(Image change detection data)
○ ○ ○ ○ ○

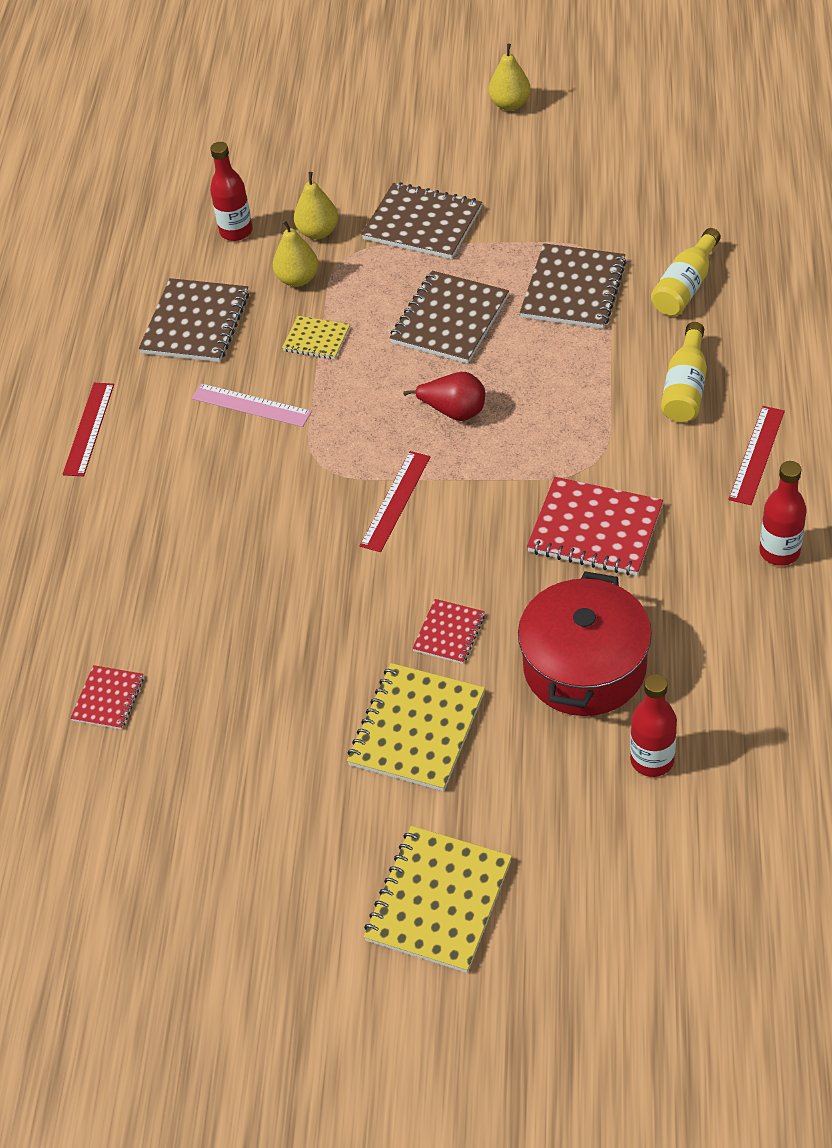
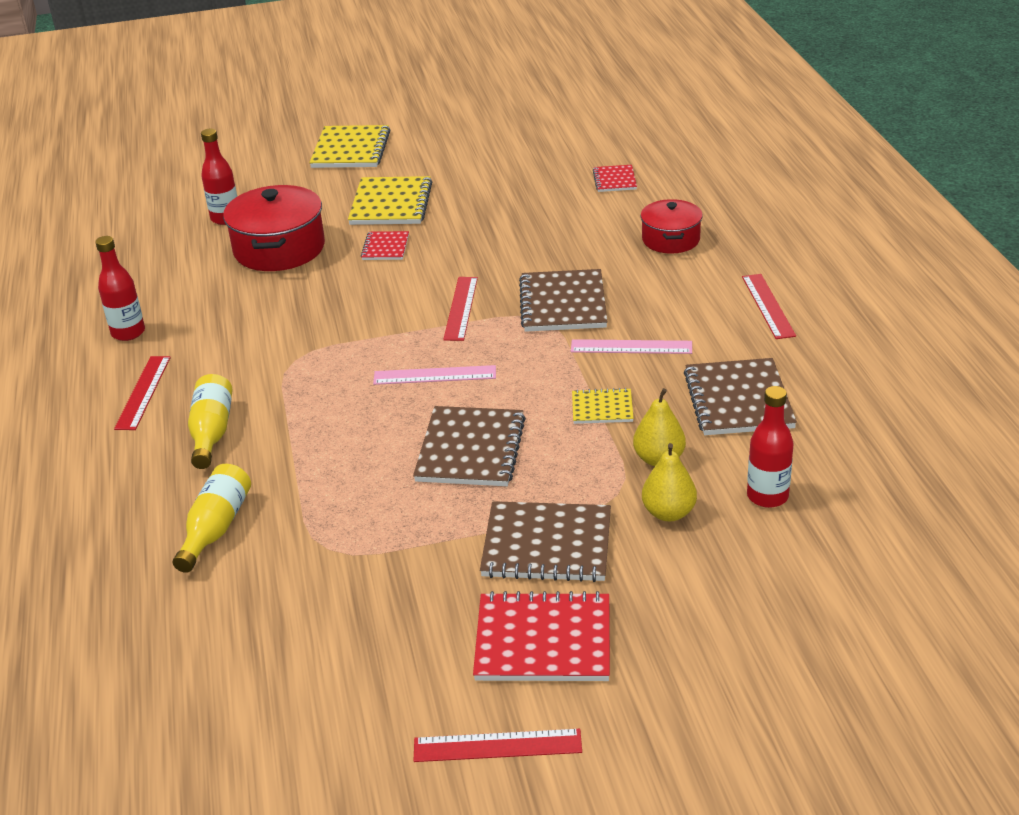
camera: 160 degrees right, 15 degrees down
(115, 558) = (671, 239): none -> red pot
(454, 411) = (434, 375): red pear -> pink ruler
(510, 104) = (497, 745): yellow pear -> red ruler
(573, 289) = (343, 503): brown notebook -> brown notebook (563, 304)
(595, 529) = (284, 320): red notebook -> red notebook (543, 640)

○ ○ ○ ○ ○

▶ EXERCISE AIM
A copy of each line above that holds the word "pear" is the expected answer.

▶ REPLY
(454, 411) = (434, 375): red pear -> pink ruler
(510, 104) = (497, 745): yellow pear -> red ruler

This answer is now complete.